== TASK OBJECTIVE ==
Every line holding "LEDK" should be copied from the records below.

(Data items)
[Start of Attachment]

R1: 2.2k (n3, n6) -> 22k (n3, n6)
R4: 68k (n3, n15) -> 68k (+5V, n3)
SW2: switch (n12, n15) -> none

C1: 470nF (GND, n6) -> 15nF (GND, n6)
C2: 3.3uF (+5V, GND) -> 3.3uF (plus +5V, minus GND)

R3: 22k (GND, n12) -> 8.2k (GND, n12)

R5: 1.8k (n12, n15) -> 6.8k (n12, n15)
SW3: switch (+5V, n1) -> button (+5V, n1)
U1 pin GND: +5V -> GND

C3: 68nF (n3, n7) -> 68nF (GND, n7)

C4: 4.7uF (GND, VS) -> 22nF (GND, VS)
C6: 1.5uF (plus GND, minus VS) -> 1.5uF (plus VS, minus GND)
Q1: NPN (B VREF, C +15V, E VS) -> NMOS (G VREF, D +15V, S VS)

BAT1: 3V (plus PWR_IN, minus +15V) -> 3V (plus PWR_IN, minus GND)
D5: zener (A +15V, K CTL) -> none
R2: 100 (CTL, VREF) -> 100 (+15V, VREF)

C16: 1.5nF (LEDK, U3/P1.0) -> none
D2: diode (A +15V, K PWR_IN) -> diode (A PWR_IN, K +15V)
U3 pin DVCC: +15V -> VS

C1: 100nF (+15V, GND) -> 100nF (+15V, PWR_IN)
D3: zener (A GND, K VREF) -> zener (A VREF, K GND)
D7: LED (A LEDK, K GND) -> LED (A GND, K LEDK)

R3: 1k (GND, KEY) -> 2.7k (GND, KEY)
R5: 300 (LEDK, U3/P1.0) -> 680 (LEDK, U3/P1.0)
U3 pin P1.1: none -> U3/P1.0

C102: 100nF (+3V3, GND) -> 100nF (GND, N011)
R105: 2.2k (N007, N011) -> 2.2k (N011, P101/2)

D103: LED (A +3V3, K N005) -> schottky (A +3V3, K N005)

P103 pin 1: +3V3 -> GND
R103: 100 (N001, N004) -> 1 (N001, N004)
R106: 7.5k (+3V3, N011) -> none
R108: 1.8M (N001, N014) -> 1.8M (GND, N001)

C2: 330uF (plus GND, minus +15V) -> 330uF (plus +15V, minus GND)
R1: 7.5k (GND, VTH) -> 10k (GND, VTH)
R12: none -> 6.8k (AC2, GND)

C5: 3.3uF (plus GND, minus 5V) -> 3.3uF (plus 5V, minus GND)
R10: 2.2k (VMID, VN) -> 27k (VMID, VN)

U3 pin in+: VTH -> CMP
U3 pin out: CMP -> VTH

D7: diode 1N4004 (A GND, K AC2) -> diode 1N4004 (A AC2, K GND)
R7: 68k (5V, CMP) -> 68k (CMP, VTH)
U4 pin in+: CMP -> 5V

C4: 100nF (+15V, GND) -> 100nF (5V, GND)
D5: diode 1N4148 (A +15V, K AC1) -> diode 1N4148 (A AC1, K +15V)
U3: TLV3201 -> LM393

[End of Attachment]

== REPLY TO THE EXERCISE ==
C16: 1.5nF (LEDK, U3/P1.0) -> none
D7: LED (A LEDK, K GND) -> LED (A GND, K LEDK)
R5: 300 (LEDK, U3/P1.0) -> 680 (LEDK, U3/P1.0)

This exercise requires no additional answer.